**** Records for this exercise ****

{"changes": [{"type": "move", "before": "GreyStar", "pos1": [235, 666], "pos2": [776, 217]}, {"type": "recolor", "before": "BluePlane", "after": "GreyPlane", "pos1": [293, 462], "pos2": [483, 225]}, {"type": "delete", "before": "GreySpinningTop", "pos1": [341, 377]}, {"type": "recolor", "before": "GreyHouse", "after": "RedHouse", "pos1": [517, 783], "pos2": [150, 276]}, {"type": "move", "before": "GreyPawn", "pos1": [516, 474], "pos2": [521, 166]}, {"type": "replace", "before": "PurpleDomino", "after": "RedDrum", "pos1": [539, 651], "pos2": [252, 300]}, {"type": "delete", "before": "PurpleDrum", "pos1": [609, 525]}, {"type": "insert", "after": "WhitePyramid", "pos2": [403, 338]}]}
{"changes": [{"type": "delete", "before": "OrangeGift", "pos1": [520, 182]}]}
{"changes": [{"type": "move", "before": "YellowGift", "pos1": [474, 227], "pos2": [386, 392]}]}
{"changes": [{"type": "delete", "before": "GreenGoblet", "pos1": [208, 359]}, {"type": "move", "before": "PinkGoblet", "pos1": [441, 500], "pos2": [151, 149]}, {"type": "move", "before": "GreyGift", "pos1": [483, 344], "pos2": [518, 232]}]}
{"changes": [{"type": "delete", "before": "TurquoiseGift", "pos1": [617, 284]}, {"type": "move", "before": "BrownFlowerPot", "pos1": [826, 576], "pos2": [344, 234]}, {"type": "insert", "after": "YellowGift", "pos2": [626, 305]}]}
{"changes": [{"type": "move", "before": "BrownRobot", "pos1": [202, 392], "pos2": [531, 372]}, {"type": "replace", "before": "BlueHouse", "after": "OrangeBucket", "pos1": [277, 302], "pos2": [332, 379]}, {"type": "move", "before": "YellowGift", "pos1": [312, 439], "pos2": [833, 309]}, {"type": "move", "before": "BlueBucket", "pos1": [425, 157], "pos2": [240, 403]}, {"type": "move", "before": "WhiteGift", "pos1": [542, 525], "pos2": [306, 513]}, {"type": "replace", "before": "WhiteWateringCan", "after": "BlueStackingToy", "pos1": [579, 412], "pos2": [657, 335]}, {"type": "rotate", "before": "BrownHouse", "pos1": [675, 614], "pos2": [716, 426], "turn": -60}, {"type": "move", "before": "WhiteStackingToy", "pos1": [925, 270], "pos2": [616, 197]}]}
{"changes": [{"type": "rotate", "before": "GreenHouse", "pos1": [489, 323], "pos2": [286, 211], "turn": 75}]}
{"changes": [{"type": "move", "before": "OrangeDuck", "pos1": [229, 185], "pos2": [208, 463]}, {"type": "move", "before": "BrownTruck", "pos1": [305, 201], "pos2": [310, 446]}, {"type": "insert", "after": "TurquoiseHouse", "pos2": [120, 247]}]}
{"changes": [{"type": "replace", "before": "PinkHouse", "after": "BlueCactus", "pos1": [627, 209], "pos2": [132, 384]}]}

****

Problem to solve:
Every entry must be given again exactly as it reads.

Answer space:
{"changes": [{"type": "move", "before": "GreyStar", "pos1": [235, 666], "pos2": [776, 217]}, {"type": "recolor", "before": "BluePlane", "after": "GreyPlane", "pos1": [293, 462], "pos2": [483, 225]}, {"type": "delete", "before": "GreySpinningTop", "pos1": [341, 377]}, {"type": "recolor", "before": "GreyHouse", "after": "RedHouse", "pos1": [517, 783], "pos2": [150, 276]}, {"type": "move", "before": "GreyPawn", "pos1": [516, 474], "pos2": [521, 166]}, {"type": "replace", "before": "PurpleDomino", "after": "RedDrum", "pos1": [539, 651], "pos2": [252, 300]}, {"type": "delete", "before": "PurpleDrum", "pos1": [609, 525]}, {"type": "insert", "after": "WhitePyramid", "pos2": [403, 338]}]}
{"changes": [{"type": "delete", "before": "OrangeGift", "pos1": [520, 182]}]}
{"changes": [{"type": "move", "before": "YellowGift", "pos1": [474, 227], "pos2": [386, 392]}]}
{"changes": [{"type": "delete", "before": "GreenGoblet", "pos1": [208, 359]}, {"type": "move", "before": "PinkGoblet", "pos1": [441, 500], "pos2": [151, 149]}, {"type": "move", "before": "GreyGift", "pos1": [483, 344], "pos2": [518, 232]}]}
{"changes": [{"type": "delete", "before": "TurquoiseGift", "pos1": [617, 284]}, {"type": "move", "before": "BrownFlowerPot", "pos1": [826, 576], "pos2": [344, 234]}, {"type": "insert", "after": "YellowGift", "pos2": [626, 305]}]}
{"changes": [{"type": "move", "before": "BrownRobot", "pos1": [202, 392], "pos2": [531, 372]}, {"type": "replace", "before": "BlueHouse", "after": "OrangeBucket", "pos1": [277, 302], "pos2": [332, 379]}, {"type": "move", "before": "YellowGift", "pos1": [312, 439], "pos2": [833, 309]}, {"type": "move", "before": "BlueBucket", "pos1": [425, 157], "pos2": [240, 403]}, {"type": "move", "before": "WhiteGift", "pos1": [542, 525], "pos2": [306, 513]}, {"type": "replace", "before": "WhiteWateringCan", "after": "BlueStackingToy", "pos1": [579, 412], "pos2": [657, 335]}, {"type": "rotate", "before": "BrownHouse", "pos1": [675, 614], "pos2": [716, 426], "turn": -60}, {"type": "move", "before": "WhiteStackingToy", "pos1": [925, 270], "pos2": [616, 197]}]}
{"changes": [{"type": "rotate", "before": "GreenHouse", "pos1": [489, 323], "pos2": [286, 211], "turn": 75}]}
{"changes": [{"type": "move", "before": "OrangeDuck", "pos1": [229, 185], "pos2": [208, 463]}, {"type": "move", "before": "BrownTruck", "pos1": [305, 201], "pos2": [310, 446]}, {"type": "insert", "after": "TurquoiseHouse", "pos2": [120, 247]}]}
{"changes": [{"type": "replace", "before": "PinkHouse", "after": "BlueCactus", "pos1": [627, 209], "pos2": [132, 384]}]}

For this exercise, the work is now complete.